What needs to be done ::
Please report, as a bare number, how many lines below include the string "left".
[[ Input material open ]]
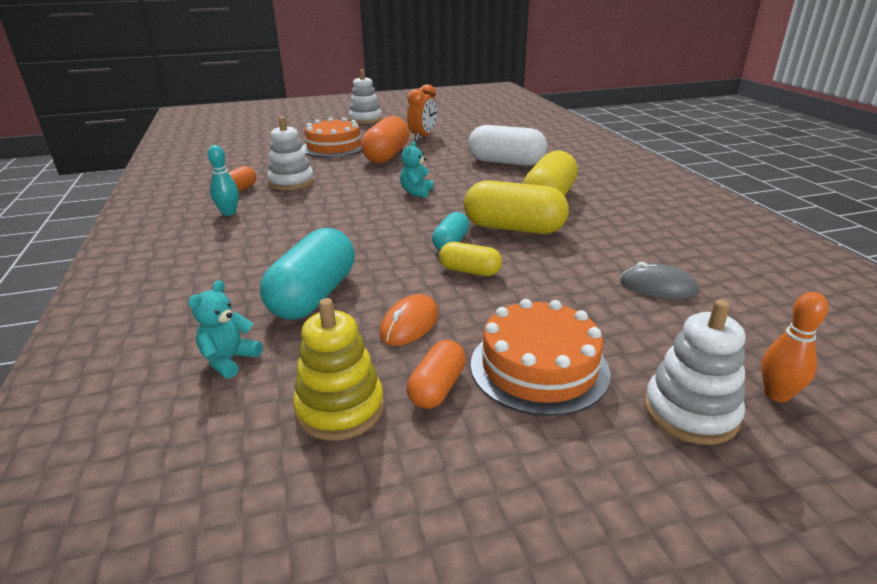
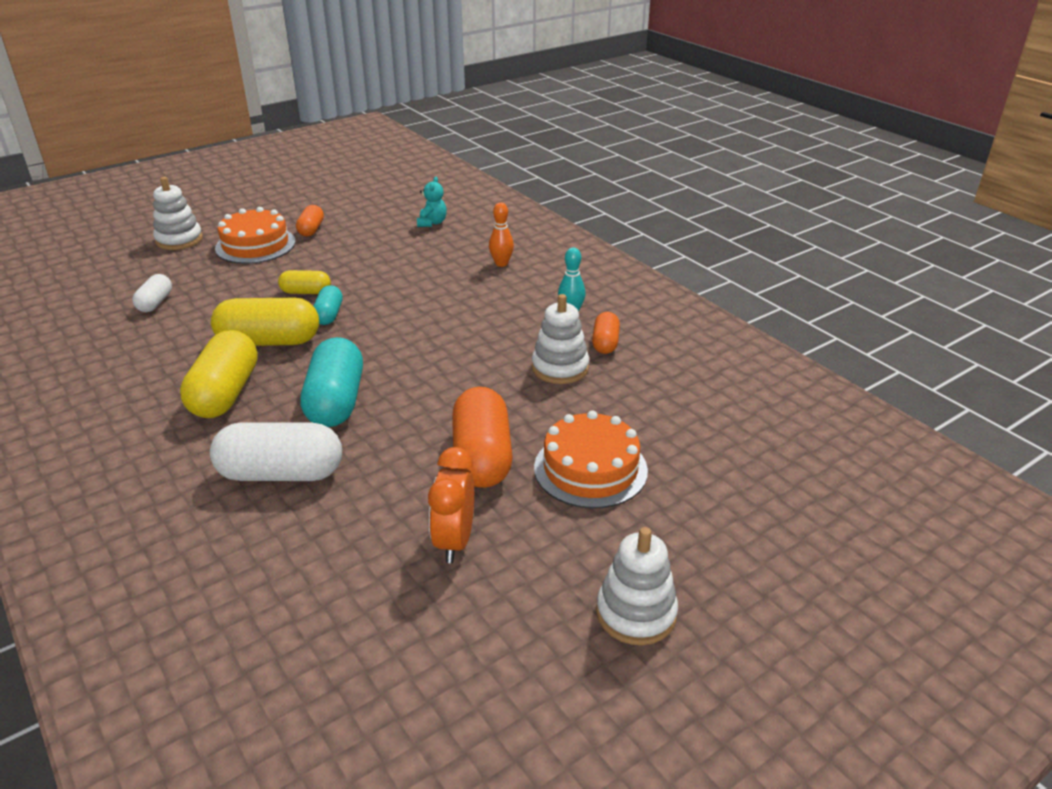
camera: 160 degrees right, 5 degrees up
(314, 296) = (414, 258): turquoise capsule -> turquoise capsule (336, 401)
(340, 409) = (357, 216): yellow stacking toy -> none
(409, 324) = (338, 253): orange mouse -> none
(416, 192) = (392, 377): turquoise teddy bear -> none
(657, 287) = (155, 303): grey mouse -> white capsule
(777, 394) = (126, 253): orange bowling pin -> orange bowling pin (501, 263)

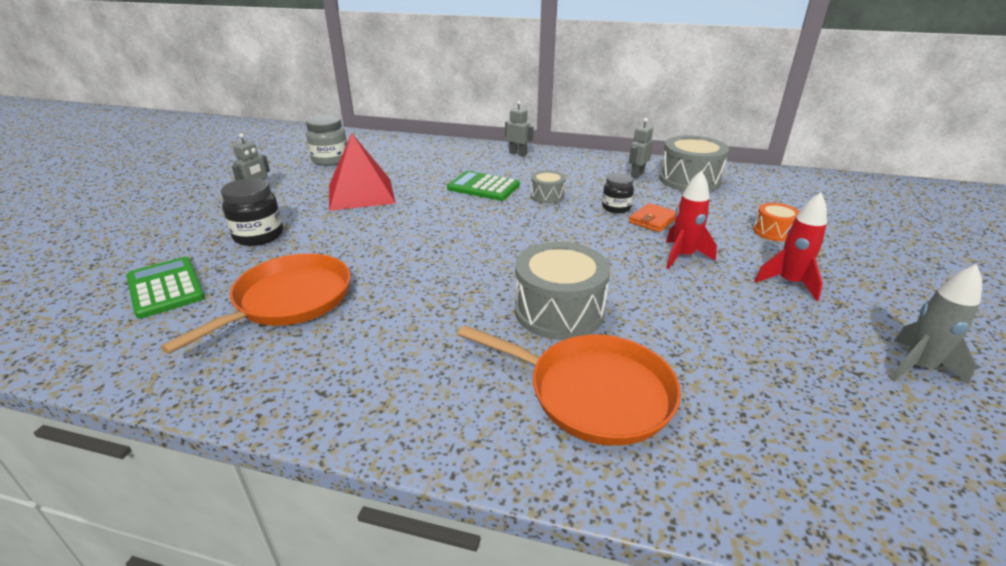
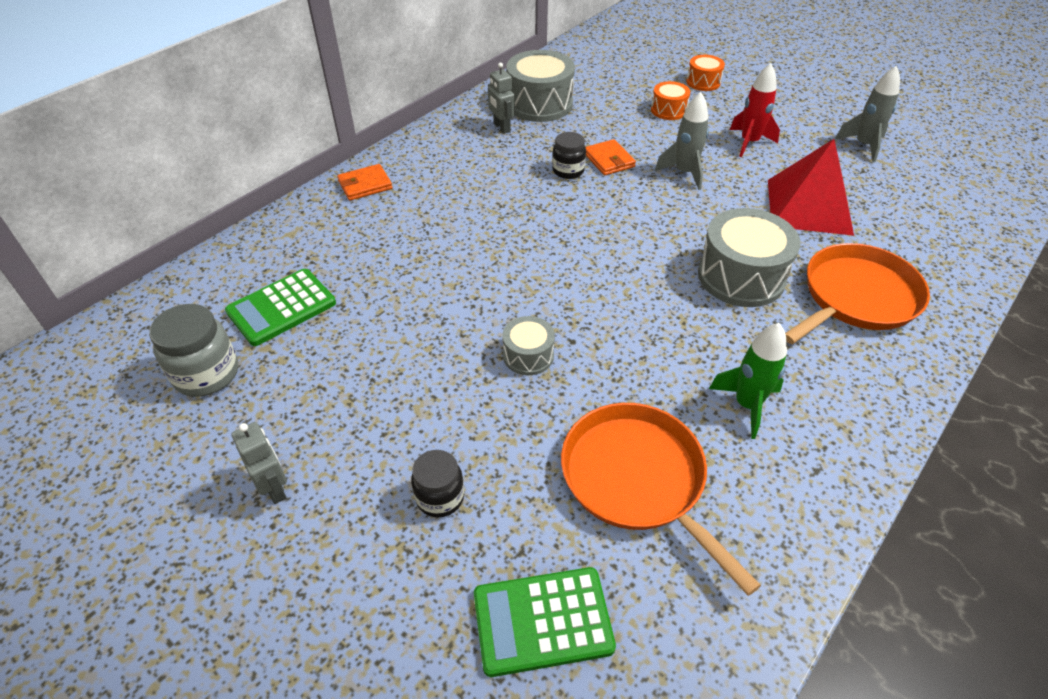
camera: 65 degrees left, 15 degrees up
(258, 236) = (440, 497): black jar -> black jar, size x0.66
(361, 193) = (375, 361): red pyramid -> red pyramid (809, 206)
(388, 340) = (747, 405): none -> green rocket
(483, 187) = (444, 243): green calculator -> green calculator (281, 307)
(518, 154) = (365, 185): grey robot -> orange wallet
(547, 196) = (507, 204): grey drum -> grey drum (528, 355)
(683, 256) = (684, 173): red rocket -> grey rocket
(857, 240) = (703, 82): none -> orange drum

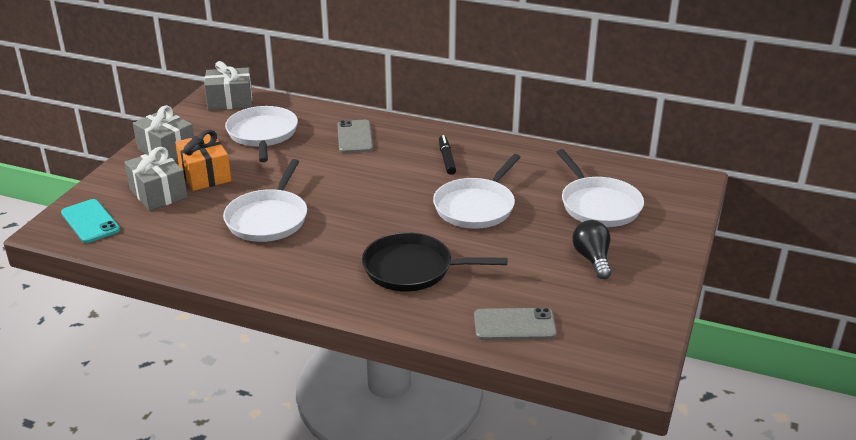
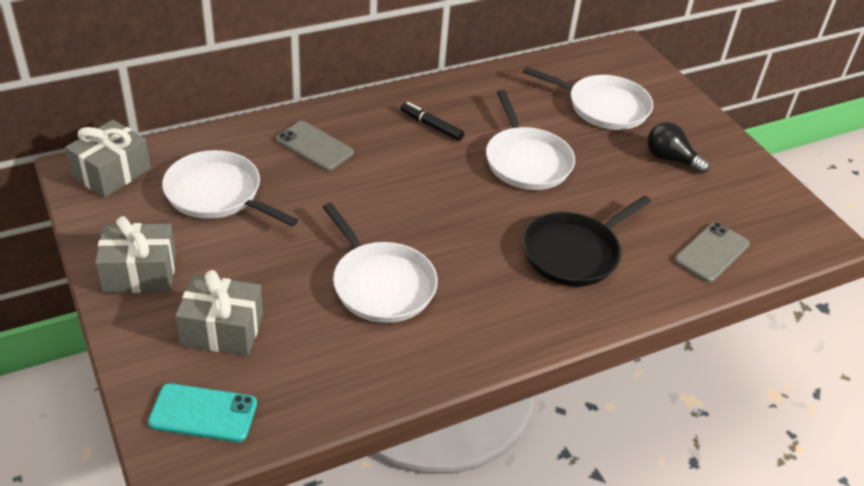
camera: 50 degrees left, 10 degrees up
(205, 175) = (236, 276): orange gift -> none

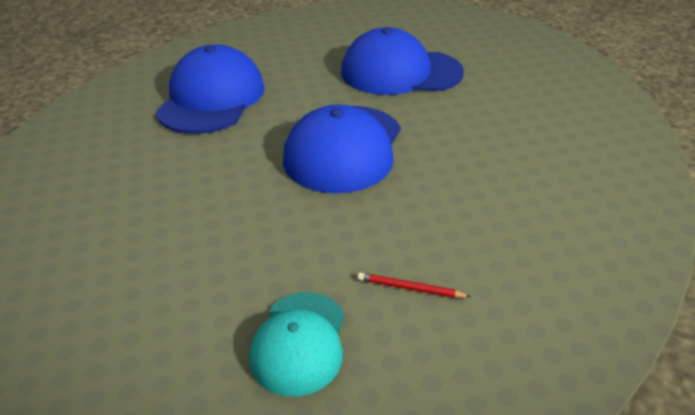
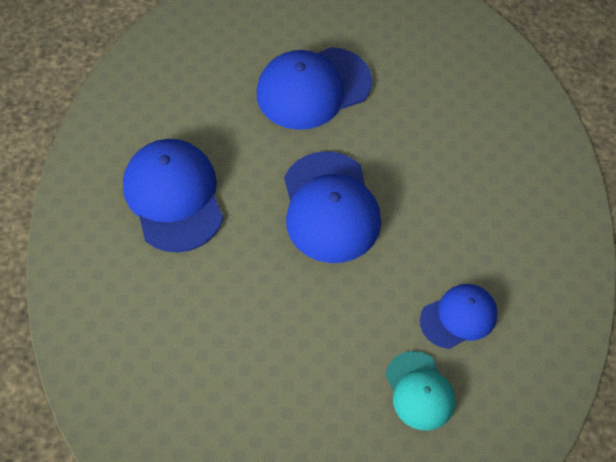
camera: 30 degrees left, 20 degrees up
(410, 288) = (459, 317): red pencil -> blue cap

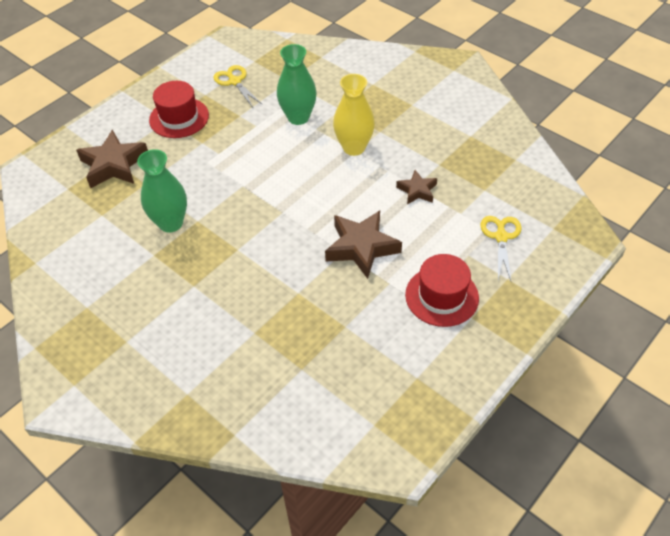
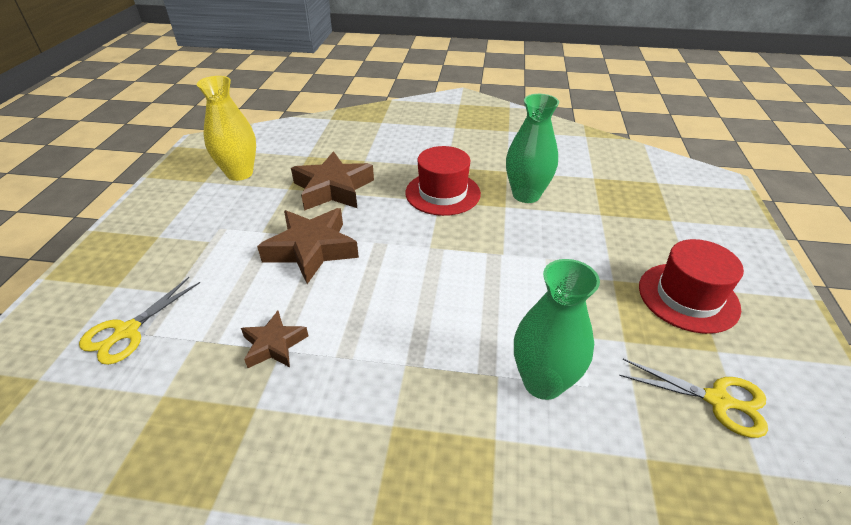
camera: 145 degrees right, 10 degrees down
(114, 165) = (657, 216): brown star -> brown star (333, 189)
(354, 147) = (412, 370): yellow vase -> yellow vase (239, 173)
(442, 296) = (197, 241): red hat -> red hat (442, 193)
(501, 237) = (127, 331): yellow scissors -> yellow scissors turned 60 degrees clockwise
[[ Input material closed ]]
Reply ::
3